Exercise instructions
Exclude all pictures. Then restate, word for word, the entries from the first line through the line that contains "white 1x2 plate [540,126,655,187]".
Material provided: Begin
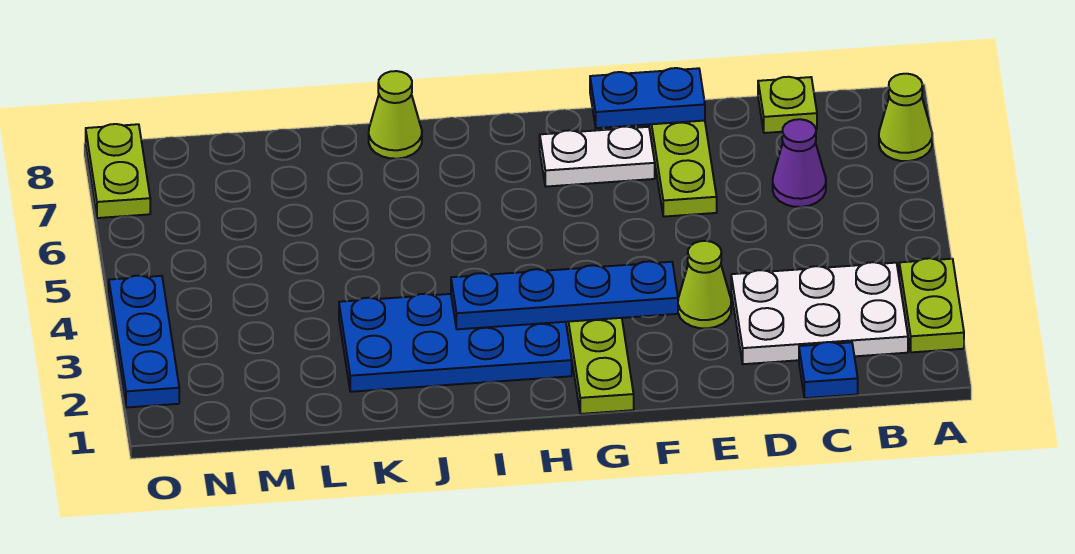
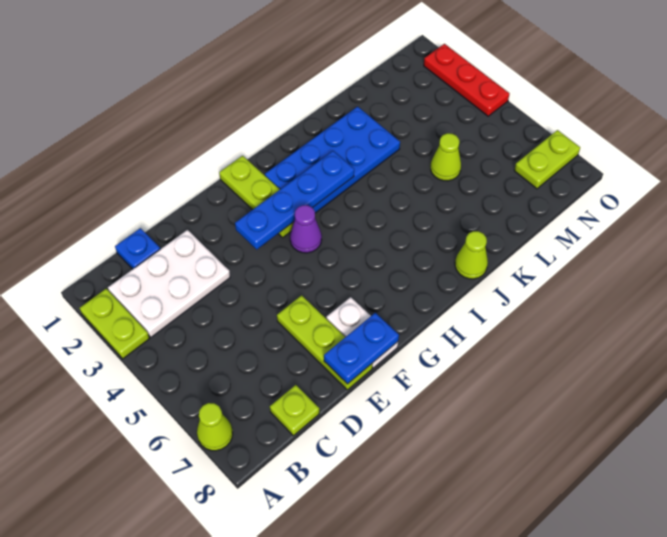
purple 1x1 cone [773,119,826,207] -> purple 1x1 cone moved to [290,205,322,253]
lime 1x1 cone [678,241,731,328] -> lime 1x1 cone moved to [431,133,461,181]
white 1x2 plate [540,126,655,187] -> white 1x2 plate turned to [326,297,398,368]
blue 1x3 plate [109,276,179,407] -> red 1x3 plate [424,44,509,116]
lime 1x2 plate [86,124,150,218] -> lime 1x2 plate turned to [514,130,580,189]

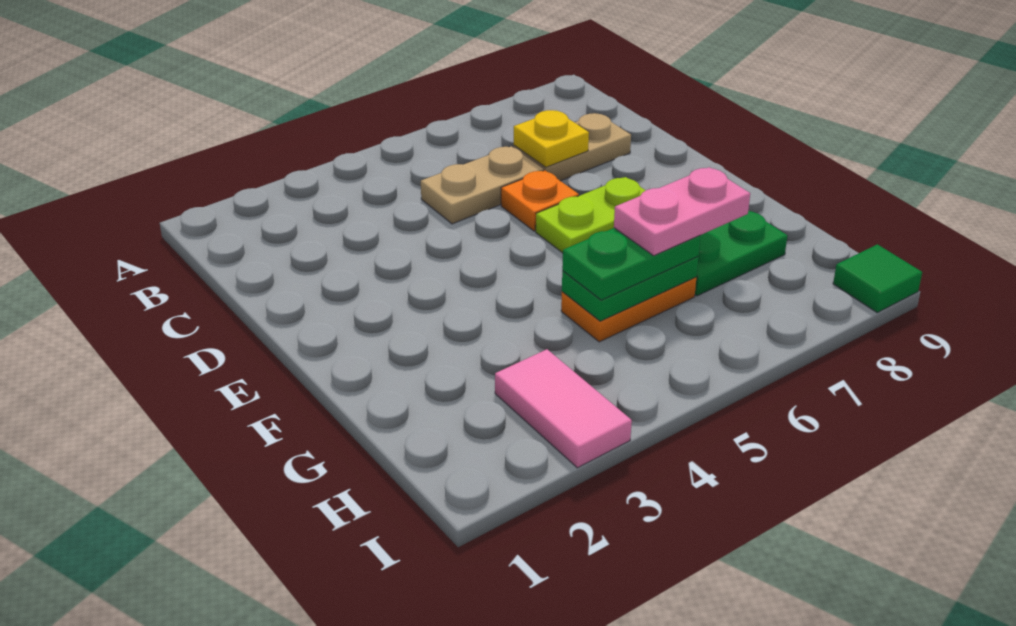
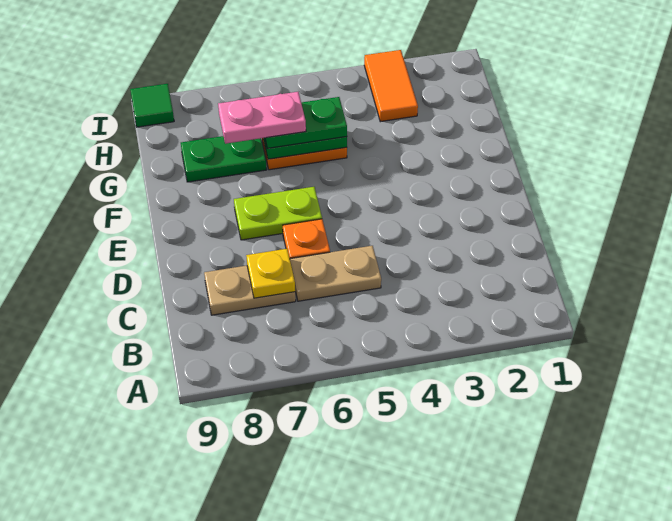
pink 1x2 tile [495,349,632,468] -> orange 1x2 tile [364,50,418,122]

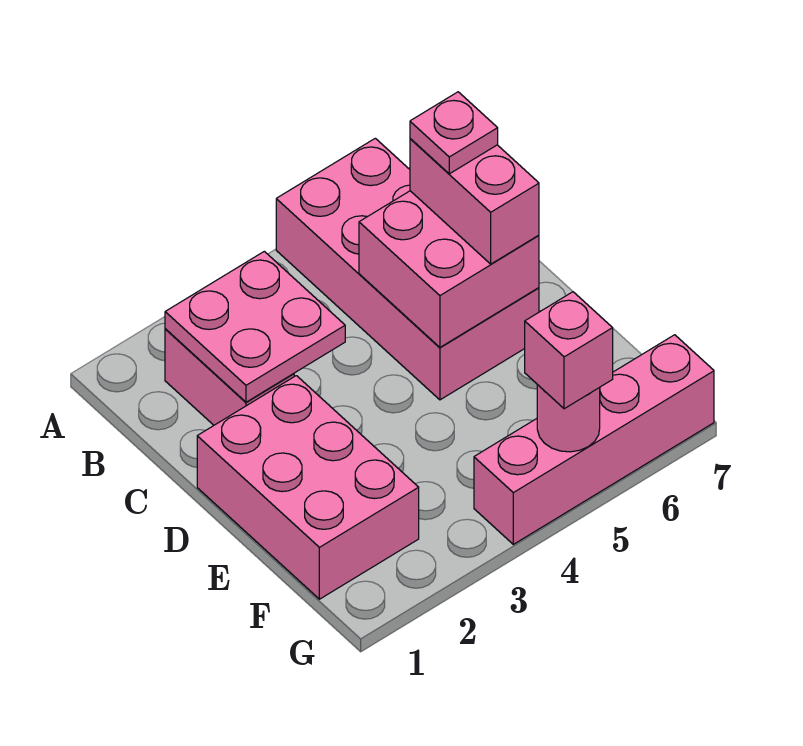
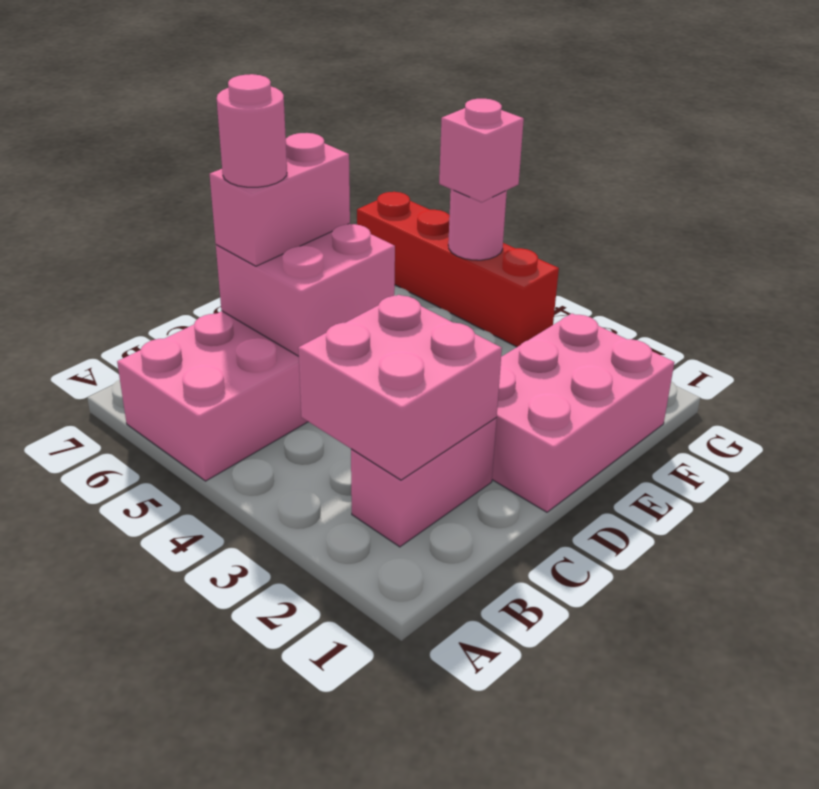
pink 2x2 plate [165,251,345,402] -> pink 2x2 brick [298,295,502,480]
pink 1x1 plate [410,92,498,174] -> pink 1x1 round brick [217,74,287,187]
pink 1x4 brick [474,335,714,544] -> red 1x4 brick [357,192,559,347]

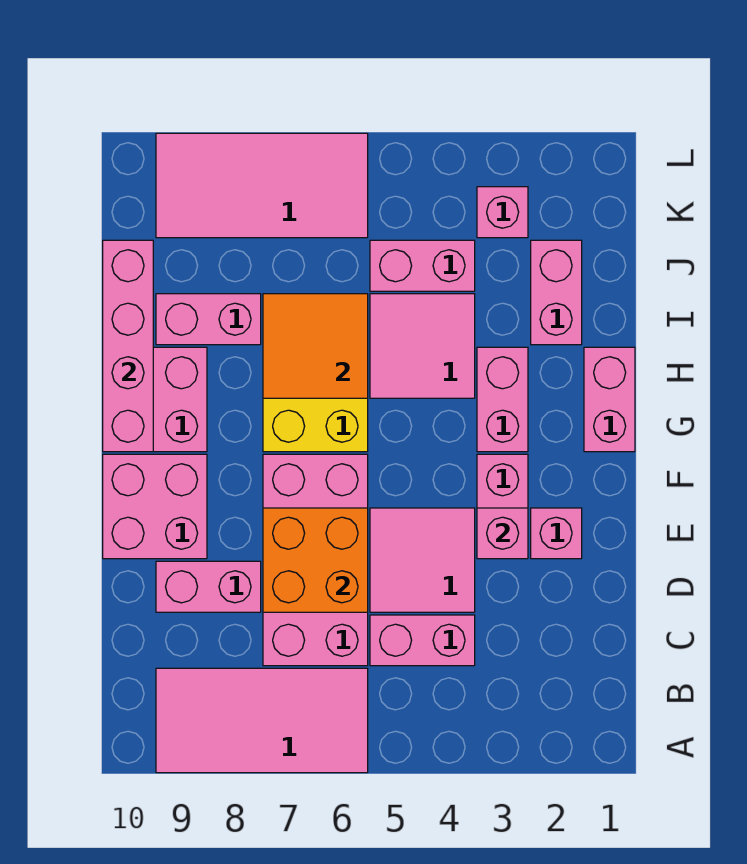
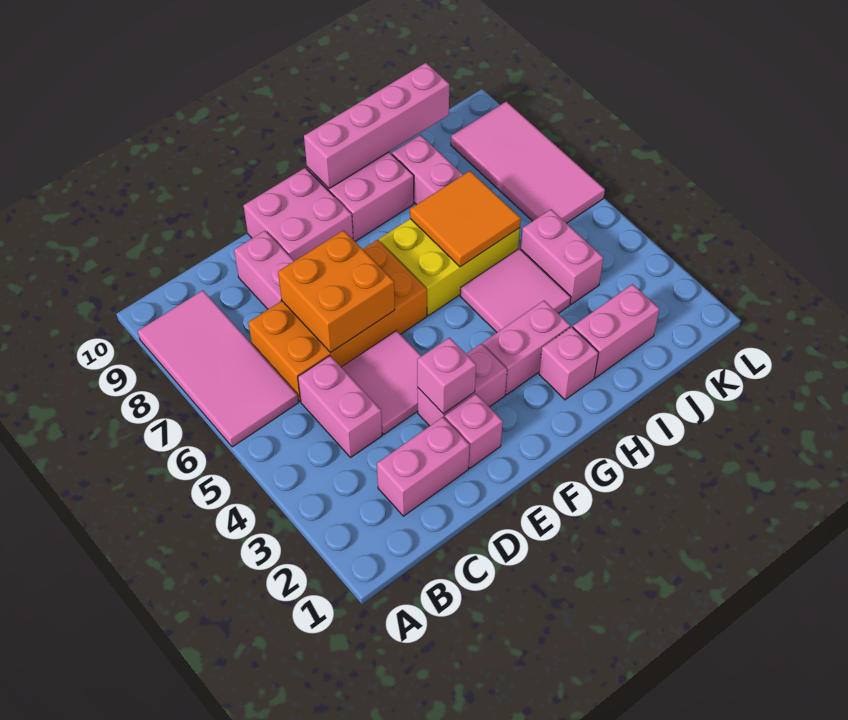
pink 2x4 brick [263,454,368,666] -> orange 2x4 brick [248,240,427,401]
pink 1x2 brick [584,347,635,452] -> pink 1x2 brick moved to [377,417,469,516]
pink 1x1 brick [477,187,528,238] -> pink 1x1 brick moved to [539,327,598,400]

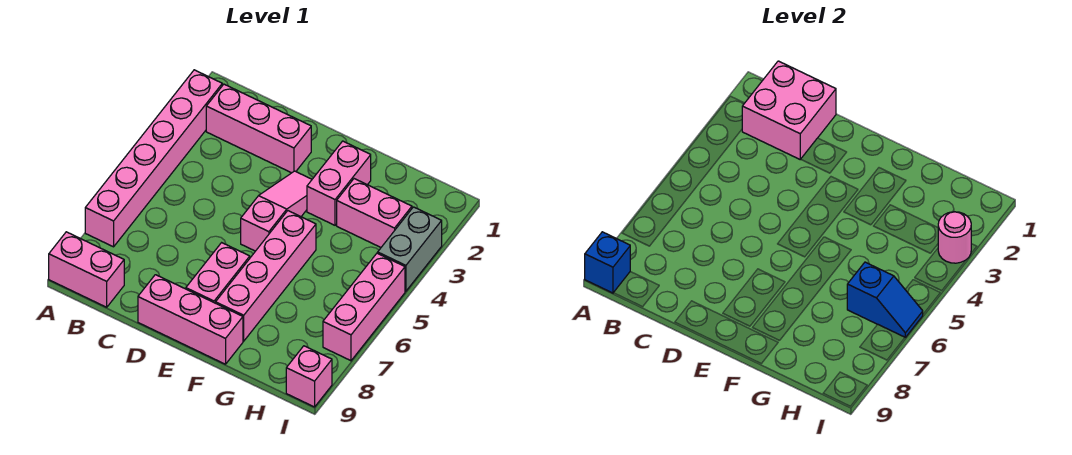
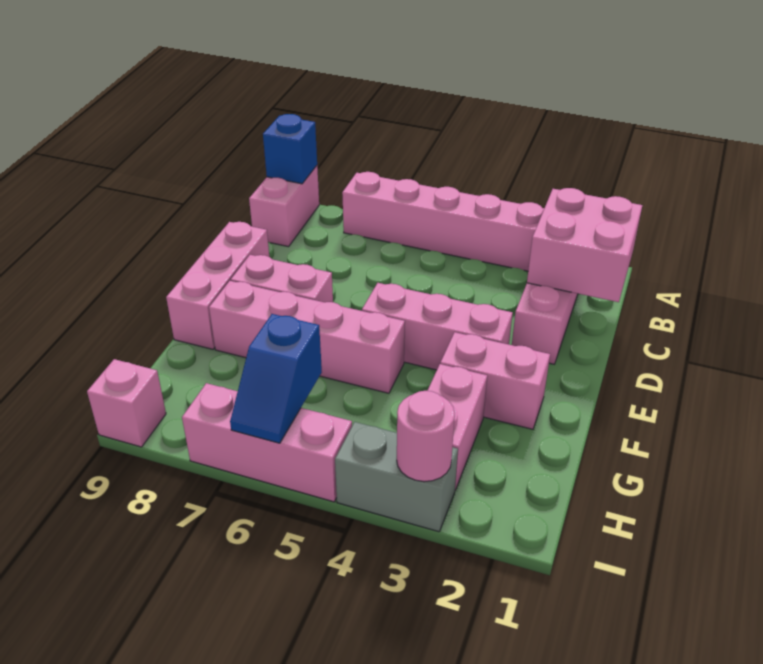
pink 1x3 slope [241,171,312,251] -> pink 1x3 brick [362,283,513,370]

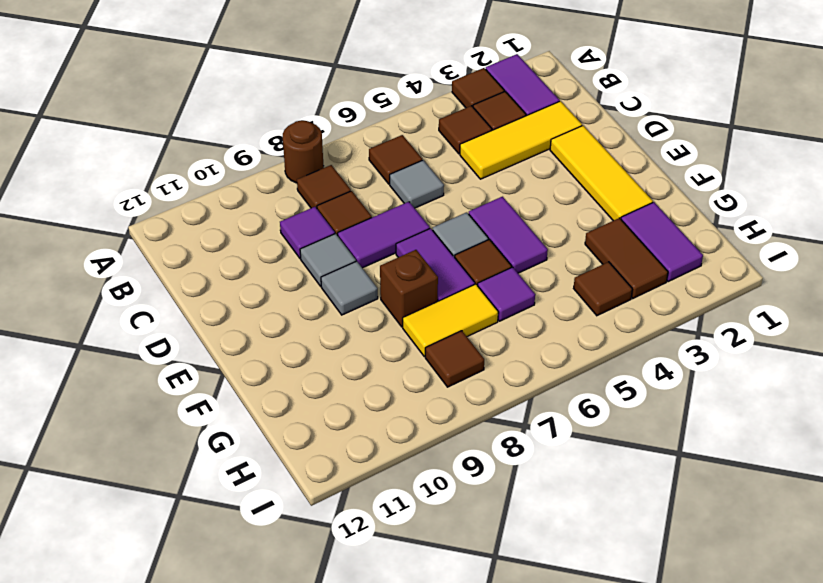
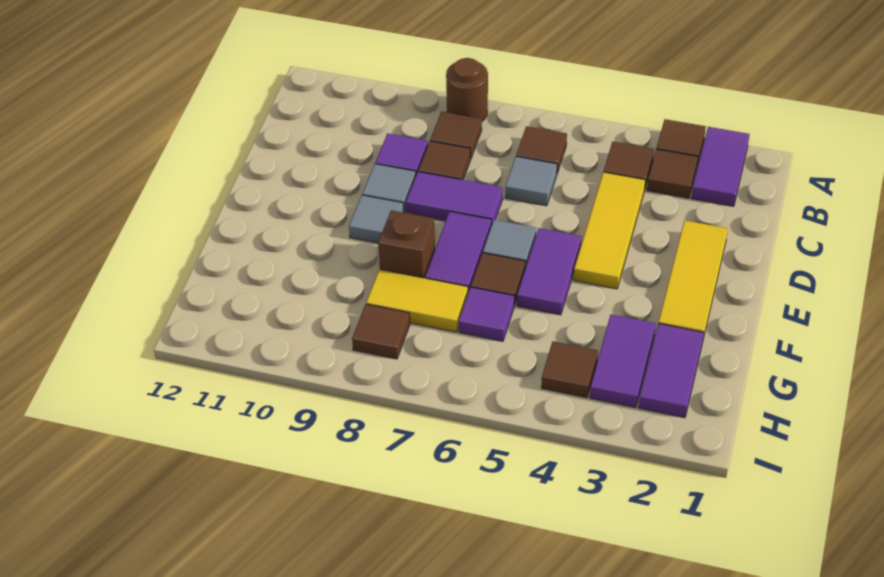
yellow 1x3 tile [460,101,582,179] -> yellow 1x3 tile turned to [574,172,645,289]
brown 1x2 tile [585,218,668,298] -> purple 1x2 tile [590,314,656,408]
Material provided: End
Exercise result
purple 1x1 cone [773,119,826,207] -> purple 1x1 cone moved to [290,205,322,253]
lime 1x1 cone [678,241,731,328] -> lime 1x1 cone moved to [431,133,461,181]
white 1x2 plate [540,126,655,187] -> white 1x2 plate turned to [326,297,398,368]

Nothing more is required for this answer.